EXERCISE MATERIALS Start Marker
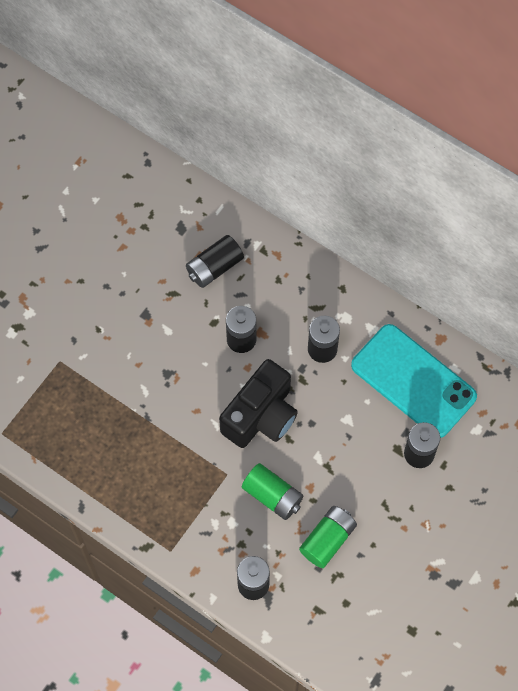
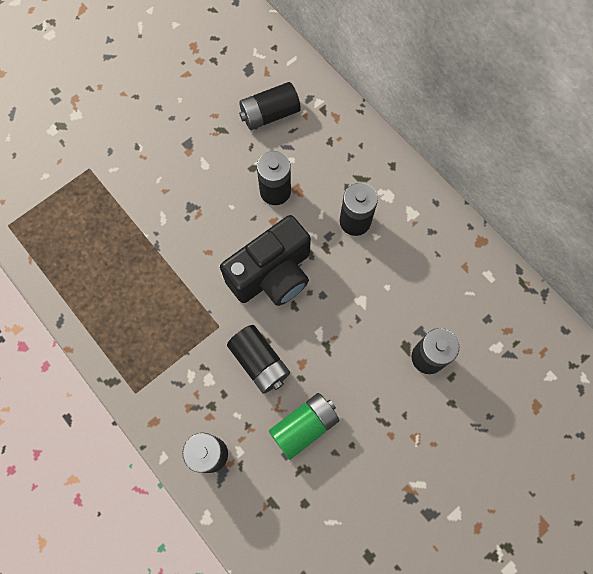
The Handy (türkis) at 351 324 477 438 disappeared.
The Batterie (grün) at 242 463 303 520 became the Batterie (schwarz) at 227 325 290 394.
EXERCISE MATERIALS End Marker
EXERCISE MATERIALS Start Marker
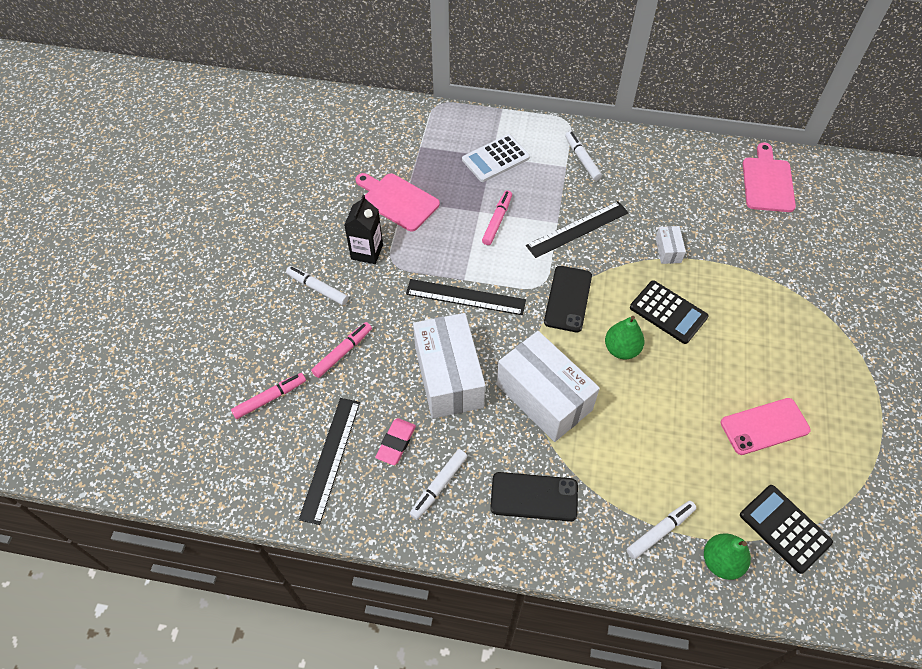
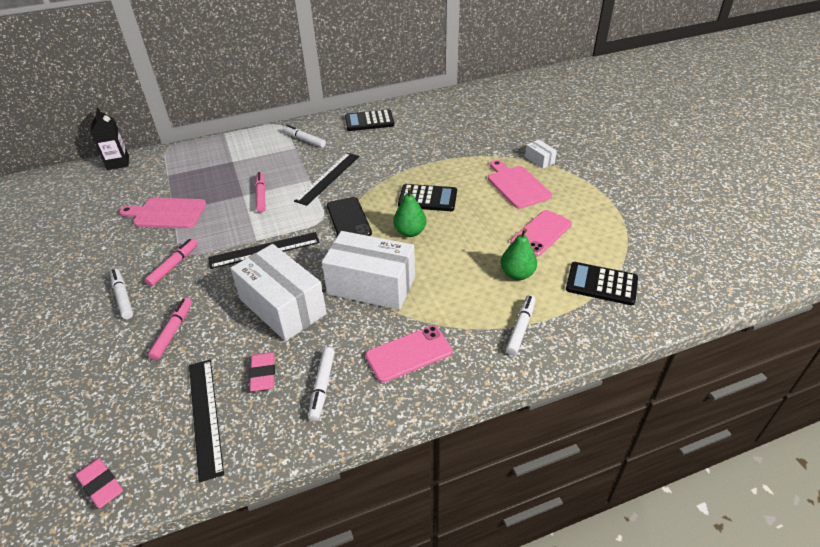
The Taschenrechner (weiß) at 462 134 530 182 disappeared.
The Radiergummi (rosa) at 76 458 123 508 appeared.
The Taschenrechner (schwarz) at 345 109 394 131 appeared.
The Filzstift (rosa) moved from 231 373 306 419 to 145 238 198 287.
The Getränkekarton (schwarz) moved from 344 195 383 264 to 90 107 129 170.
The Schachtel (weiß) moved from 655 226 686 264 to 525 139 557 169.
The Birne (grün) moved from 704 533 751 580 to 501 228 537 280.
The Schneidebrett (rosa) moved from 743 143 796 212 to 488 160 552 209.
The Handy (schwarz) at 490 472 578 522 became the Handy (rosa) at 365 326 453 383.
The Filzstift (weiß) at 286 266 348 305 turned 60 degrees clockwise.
EXERCISE MATERIALS End Marker
→ **EXERCISE REQUIREMENTS**: In the listing above, find the line containing "The Taschenrechner (weiß)" and the line containing "The Schachtel (weiß)", then retype both and every line between them exactly, with nothing else.

→ **ANSWER SECTION**:
The Taschenrechner (weiß) at 462 134 530 182 disappeared.
The Radiergummi (rosa) at 76 458 123 508 appeared.
The Taschenrechner (schwarz) at 345 109 394 131 appeared.
The Filzstift (rosa) moved from 231 373 306 419 to 145 238 198 287.
The Getränkekarton (schwarz) moved from 344 195 383 264 to 90 107 129 170.
The Schachtel (weiß) moved from 655 226 686 264 to 525 139 557 169.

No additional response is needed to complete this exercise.